Check every line of the data below for "Request". Copy each one that has it.

Start of Block

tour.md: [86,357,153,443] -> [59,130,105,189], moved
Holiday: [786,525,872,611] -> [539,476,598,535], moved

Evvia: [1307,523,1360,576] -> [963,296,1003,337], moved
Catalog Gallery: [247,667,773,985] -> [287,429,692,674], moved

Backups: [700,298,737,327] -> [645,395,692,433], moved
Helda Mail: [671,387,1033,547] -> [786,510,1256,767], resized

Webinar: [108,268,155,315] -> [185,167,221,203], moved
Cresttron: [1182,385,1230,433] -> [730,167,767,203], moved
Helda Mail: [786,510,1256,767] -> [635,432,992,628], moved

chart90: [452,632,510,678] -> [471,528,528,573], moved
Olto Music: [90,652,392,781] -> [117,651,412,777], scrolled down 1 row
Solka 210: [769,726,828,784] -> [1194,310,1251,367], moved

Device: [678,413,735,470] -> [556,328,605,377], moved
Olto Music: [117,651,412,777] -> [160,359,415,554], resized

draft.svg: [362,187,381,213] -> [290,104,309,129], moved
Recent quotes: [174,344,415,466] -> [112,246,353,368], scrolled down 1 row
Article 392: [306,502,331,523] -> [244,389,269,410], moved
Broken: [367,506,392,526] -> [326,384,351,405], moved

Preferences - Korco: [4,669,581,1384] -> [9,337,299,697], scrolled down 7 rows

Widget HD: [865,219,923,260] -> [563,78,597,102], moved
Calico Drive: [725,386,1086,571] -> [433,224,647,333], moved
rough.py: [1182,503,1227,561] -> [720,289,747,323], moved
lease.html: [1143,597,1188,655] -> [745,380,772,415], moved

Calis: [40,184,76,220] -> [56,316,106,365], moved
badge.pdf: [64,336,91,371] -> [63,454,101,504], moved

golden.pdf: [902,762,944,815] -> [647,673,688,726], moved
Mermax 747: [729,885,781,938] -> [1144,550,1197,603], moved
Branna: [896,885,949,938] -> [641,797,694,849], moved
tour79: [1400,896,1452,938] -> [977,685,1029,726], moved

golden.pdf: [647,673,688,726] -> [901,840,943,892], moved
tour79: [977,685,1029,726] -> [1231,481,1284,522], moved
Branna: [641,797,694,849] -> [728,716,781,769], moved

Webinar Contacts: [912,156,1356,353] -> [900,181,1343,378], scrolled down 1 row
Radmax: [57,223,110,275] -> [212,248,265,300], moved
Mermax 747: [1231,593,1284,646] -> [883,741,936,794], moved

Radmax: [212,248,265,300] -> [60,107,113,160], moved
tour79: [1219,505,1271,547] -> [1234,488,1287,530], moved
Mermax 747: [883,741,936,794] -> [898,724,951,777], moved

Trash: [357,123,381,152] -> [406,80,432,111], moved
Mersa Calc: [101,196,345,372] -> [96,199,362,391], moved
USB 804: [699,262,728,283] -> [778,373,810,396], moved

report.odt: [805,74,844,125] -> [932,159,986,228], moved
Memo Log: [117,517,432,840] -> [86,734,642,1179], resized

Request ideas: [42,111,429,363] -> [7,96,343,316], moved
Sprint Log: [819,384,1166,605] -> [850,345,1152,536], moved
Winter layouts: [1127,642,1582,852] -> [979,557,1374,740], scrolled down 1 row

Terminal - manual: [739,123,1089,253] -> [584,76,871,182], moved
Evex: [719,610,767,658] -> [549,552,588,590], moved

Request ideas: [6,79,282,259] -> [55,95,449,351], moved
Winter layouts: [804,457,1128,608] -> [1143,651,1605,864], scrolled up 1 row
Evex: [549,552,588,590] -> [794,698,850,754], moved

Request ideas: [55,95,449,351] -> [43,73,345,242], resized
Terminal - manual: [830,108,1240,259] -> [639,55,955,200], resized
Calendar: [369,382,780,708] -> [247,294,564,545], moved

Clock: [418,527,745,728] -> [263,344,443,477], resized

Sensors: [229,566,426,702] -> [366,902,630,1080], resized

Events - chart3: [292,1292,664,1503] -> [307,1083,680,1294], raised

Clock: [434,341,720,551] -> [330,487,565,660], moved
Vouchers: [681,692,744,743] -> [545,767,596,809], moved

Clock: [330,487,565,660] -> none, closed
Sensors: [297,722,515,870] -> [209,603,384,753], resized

End of Block

### Output of the exercise
Request ideas: [42,111,429,363] -> [7,96,343,316], moved
Request ideas: [6,79,282,259] -> [55,95,449,351], moved
Request ideas: [55,95,449,351] -> [43,73,345,242], resized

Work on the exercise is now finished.